▶ _COLLECTED MATERIAL_:
※ ※ ※

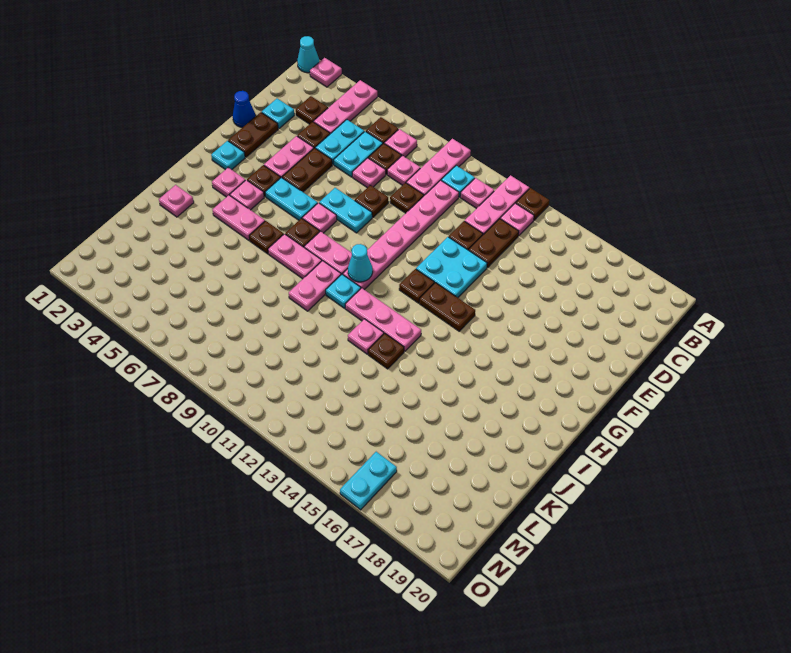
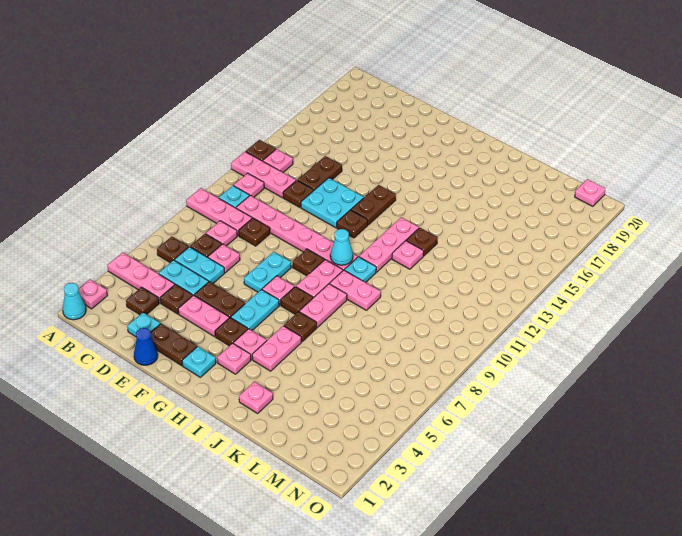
pink plate B7 level 1 -> pink plate N20 level 1
brown plate C13:D13 level 1 -> brown plate D13:D14 level 1
brown plate E8 level 1 -> brown plate G9 level 1
cyan plate N16:O16 level 1 -> none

※ ※ ※

Find every line in the data above that holds the string "brown". Give the number of such lines and nothing else.

▶ _RESULT OF THIS EXERCISE_: 2